[[ Source data open ]]
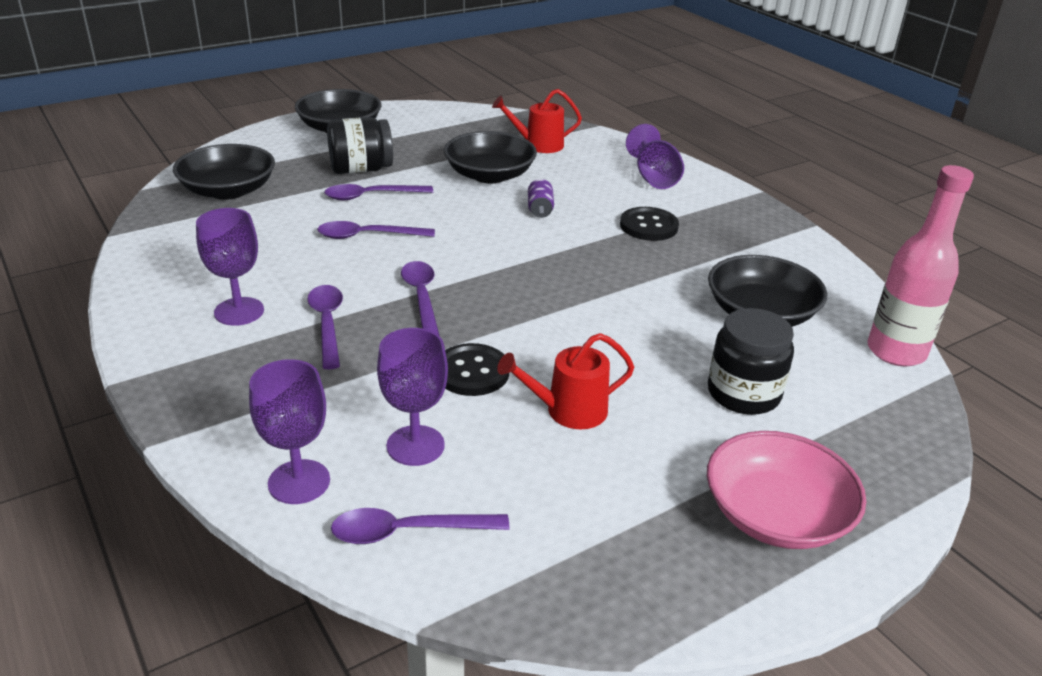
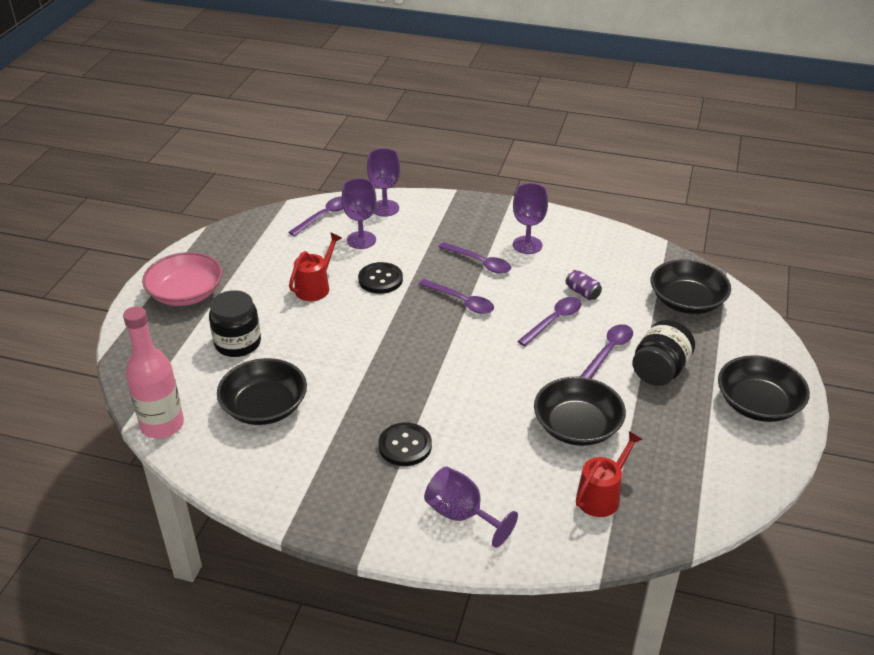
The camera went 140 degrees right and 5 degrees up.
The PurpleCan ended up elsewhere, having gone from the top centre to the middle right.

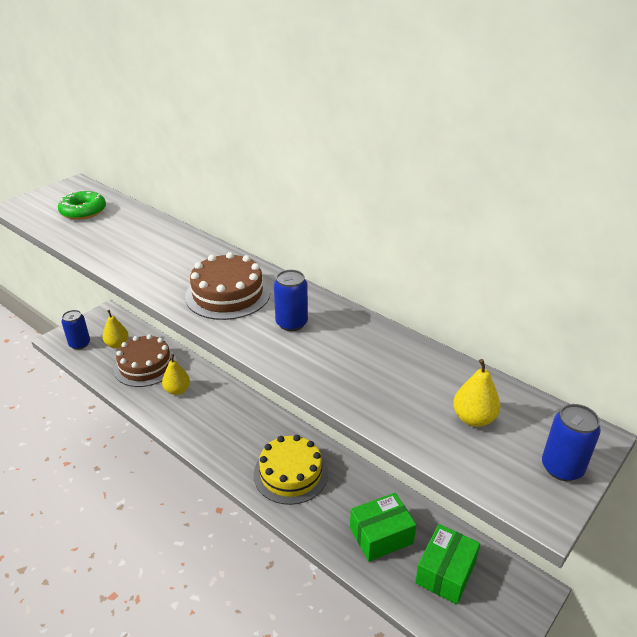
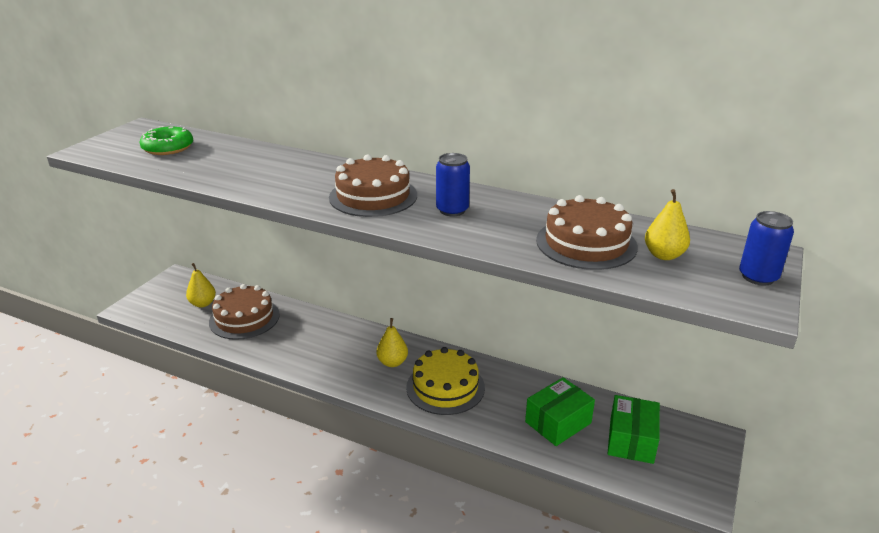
The camera went 15 degrees left and 5 degrees down.
The second view lost the BlueCan (no. 1 from left) at the middle left.
The YellowPear (no. 2 from left) ended up elsewhere, having gone from the middle left to the centre.
The second view gained the BrownCake (no. 3 from left) at the middle right.

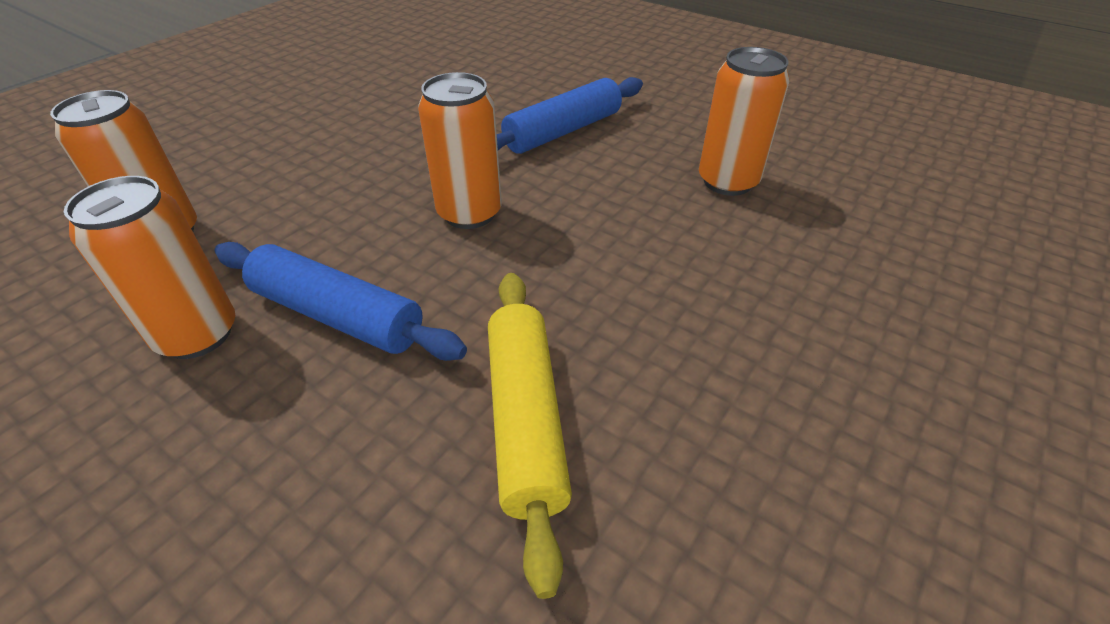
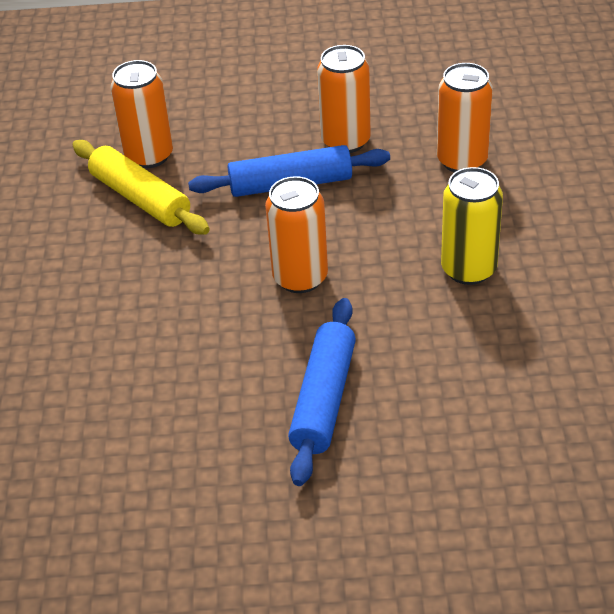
The camera went 145 degrees right and 0 degrees up.
The OrangeCan (no. 4 from left in the first image) ended up elsewhere, having gone from the top right to the top left.
The second view gained the YellowCan at the middle right.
[[ Source data closed ]]
Assignment
Reproduce each entry precisely. Leave the pictures out.

Answer
The camera went 140 degrees right and 5 degrees up.
The PurpleCan ended up elsewhere, having gone from the top centre to the middle right.

The camera went 15 degrees left and 5 degrees down.
The second view lost the BlueCan (no. 1 from left) at the middle left.
The YellowPear (no. 2 from left) ended up elsewhere, having gone from the middle left to the centre.
The second view gained the BrownCake (no. 3 from left) at the middle right.

The camera went 145 degrees right and 0 degrees up.
The OrangeCan (no. 4 from left in the first image) ended up elsewhere, having gone from the top right to the top left.
The second view gained the YellowCan at the middle right.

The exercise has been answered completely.